+++ Given records
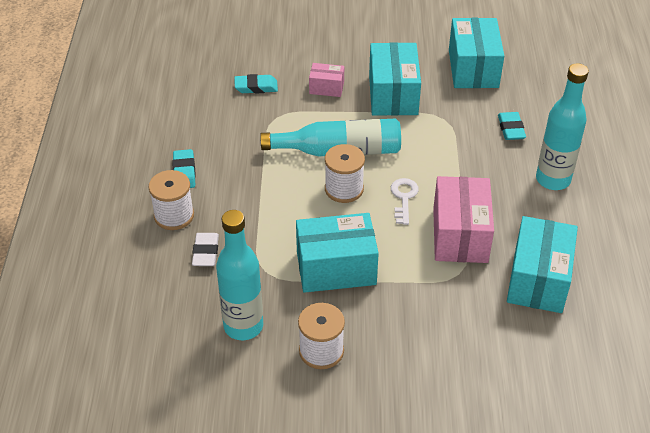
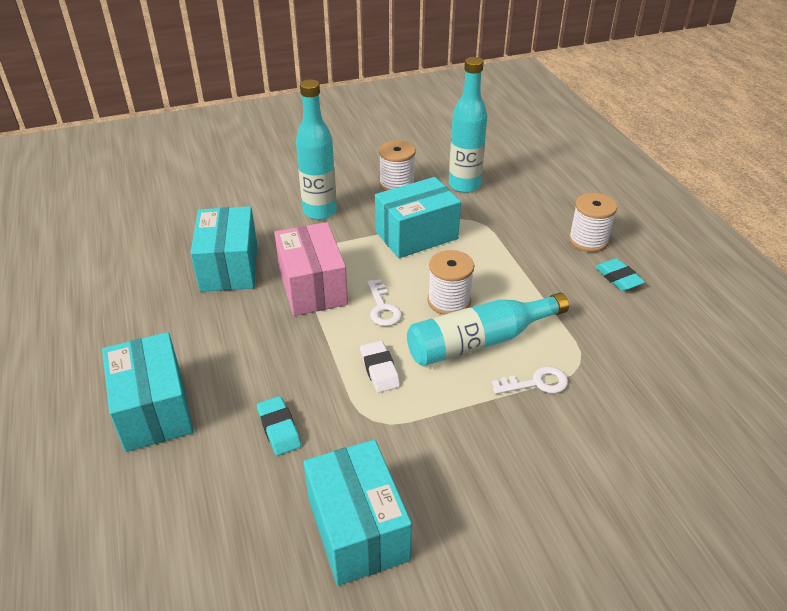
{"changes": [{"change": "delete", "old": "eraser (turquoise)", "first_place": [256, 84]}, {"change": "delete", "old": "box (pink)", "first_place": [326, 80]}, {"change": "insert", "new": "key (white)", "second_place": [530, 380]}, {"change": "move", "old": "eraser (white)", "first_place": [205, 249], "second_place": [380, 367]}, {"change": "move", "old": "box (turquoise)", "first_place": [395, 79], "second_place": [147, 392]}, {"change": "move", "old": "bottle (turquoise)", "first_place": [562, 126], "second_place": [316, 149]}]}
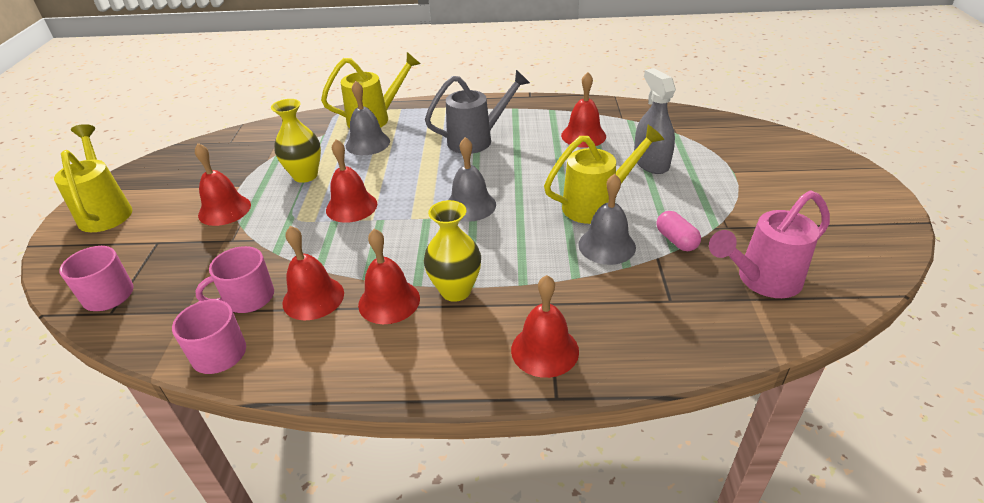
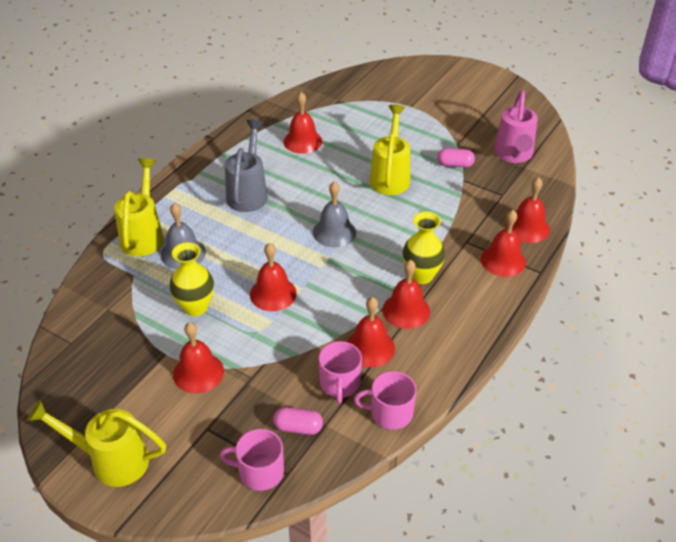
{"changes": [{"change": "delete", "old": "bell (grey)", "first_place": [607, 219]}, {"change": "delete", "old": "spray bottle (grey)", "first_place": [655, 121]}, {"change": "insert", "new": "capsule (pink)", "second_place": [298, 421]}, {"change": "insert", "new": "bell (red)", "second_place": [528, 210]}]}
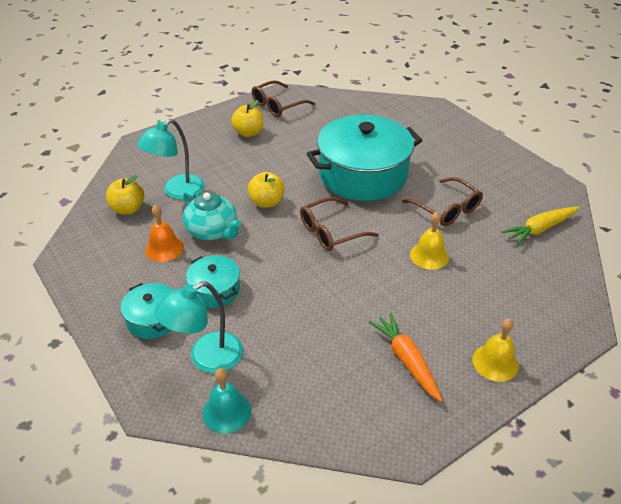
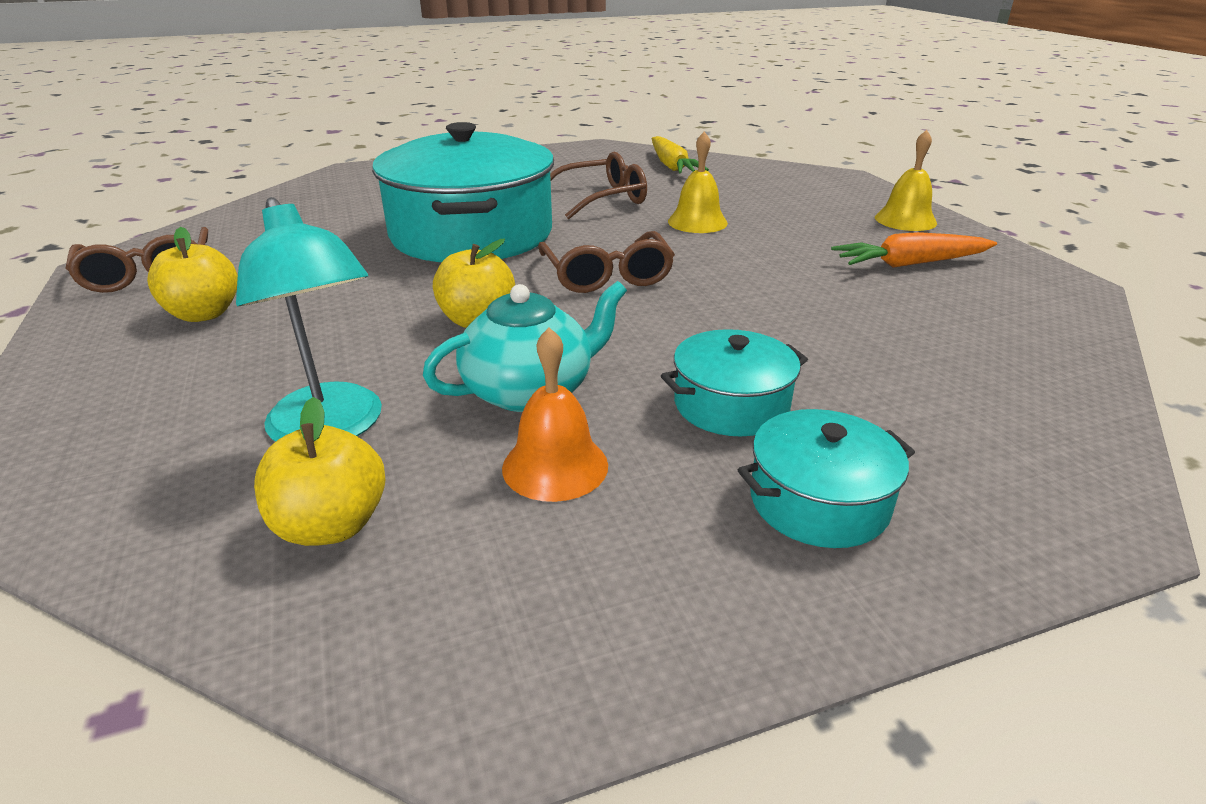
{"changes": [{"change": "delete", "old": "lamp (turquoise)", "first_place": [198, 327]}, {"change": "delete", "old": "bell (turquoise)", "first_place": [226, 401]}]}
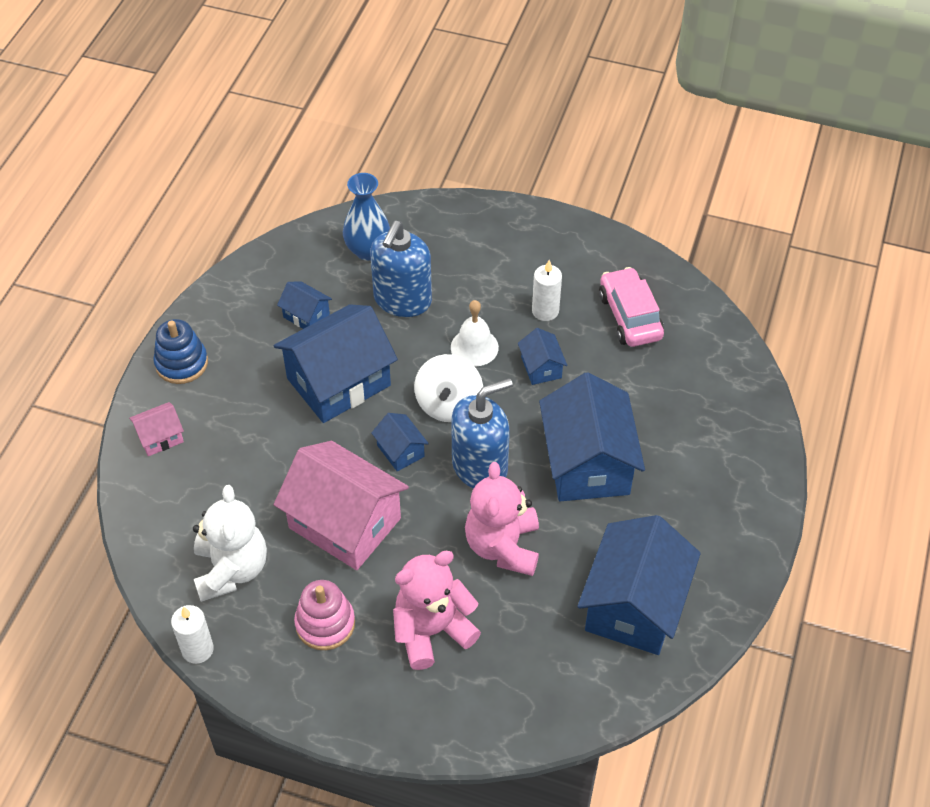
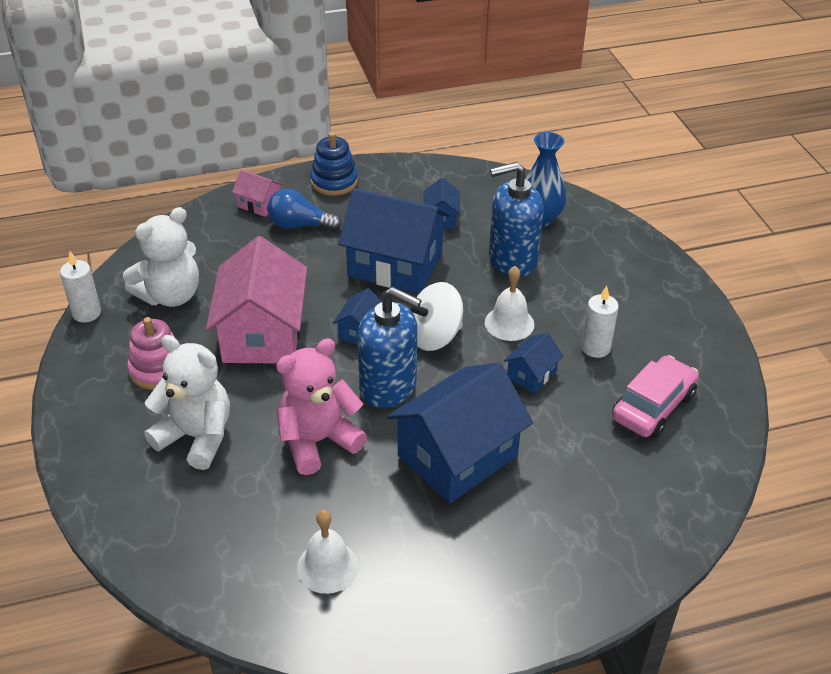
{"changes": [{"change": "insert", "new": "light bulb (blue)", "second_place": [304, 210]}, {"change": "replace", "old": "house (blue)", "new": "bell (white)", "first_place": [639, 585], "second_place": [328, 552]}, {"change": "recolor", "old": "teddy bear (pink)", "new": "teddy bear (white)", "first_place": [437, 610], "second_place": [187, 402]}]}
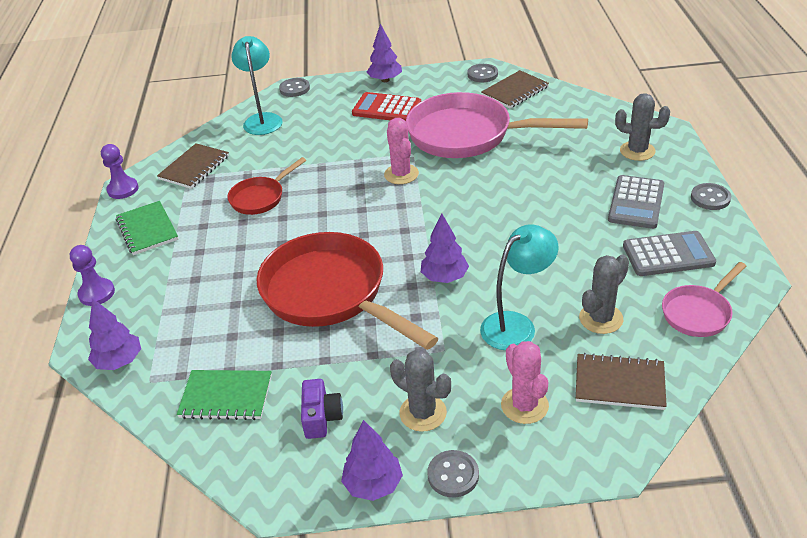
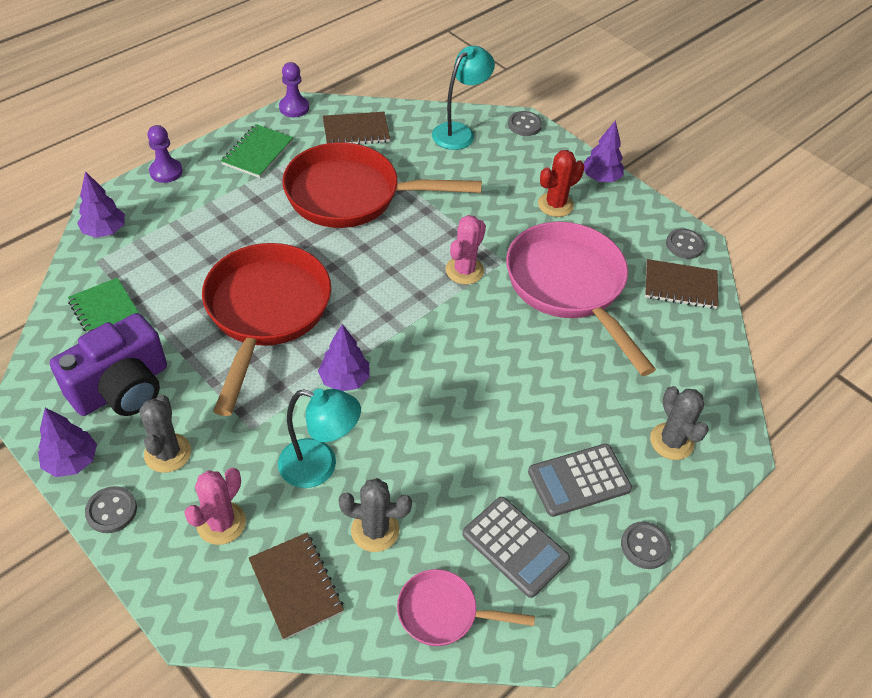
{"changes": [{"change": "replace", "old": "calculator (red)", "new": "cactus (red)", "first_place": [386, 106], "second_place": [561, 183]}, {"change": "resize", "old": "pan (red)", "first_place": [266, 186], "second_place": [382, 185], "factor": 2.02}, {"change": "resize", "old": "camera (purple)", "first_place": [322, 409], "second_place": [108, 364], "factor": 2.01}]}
++++++
**What is being asked**. Each entry above must be printed exactly, apart from its pictures.

**Output of the exercise**.
{"changes": [{"change": "delete", "old": "eraser (turquoise)", "first_place": [256, 84]}, {"change": "delete", "old": "box (pink)", "first_place": [326, 80]}, {"change": "insert", "new": "key (white)", "second_place": [530, 380]}, {"change": "move", "old": "eraser (white)", "first_place": [205, 249], "second_place": [380, 367]}, {"change": "move", "old": "box (turquoise)", "first_place": [395, 79], "second_place": [147, 392]}, {"change": "move", "old": "bottle (turquoise)", "first_place": [562, 126], "second_place": [316, 149]}]}
{"changes": [{"change": "delete", "old": "bell (grey)", "first_place": [607, 219]}, {"change": "delete", "old": "spray bottle (grey)", "first_place": [655, 121]}, {"change": "insert", "new": "capsule (pink)", "second_place": [298, 421]}, {"change": "insert", "new": "bell (red)", "second_place": [528, 210]}]}
{"changes": [{"change": "delete", "old": "lamp (turquoise)", "first_place": [198, 327]}, {"change": "delete", "old": "bell (turquoise)", "first_place": [226, 401]}]}
{"changes": [{"change": "insert", "new": "light bulb (blue)", "second_place": [304, 210]}, {"change": "replace", "old": "house (blue)", "new": "bell (white)", "first_place": [639, 585], "second_place": [328, 552]}, {"change": "recolor", "old": "teddy bear (pink)", "new": "teddy bear (white)", "first_place": [437, 610], "second_place": [187, 402]}]}
{"changes": [{"change": "replace", "old": "calculator (red)", "new": "cactus (red)", "first_place": [386, 106], "second_place": [561, 183]}, {"change": "resize", "old": "pan (red)", "first_place": [266, 186], "second_place": [382, 185], "factor": 2.02}, {"change": "resize", "old": "camera (purple)", "first_place": [322, 409], "second_place": [108, 364], "factor": 2.01}]}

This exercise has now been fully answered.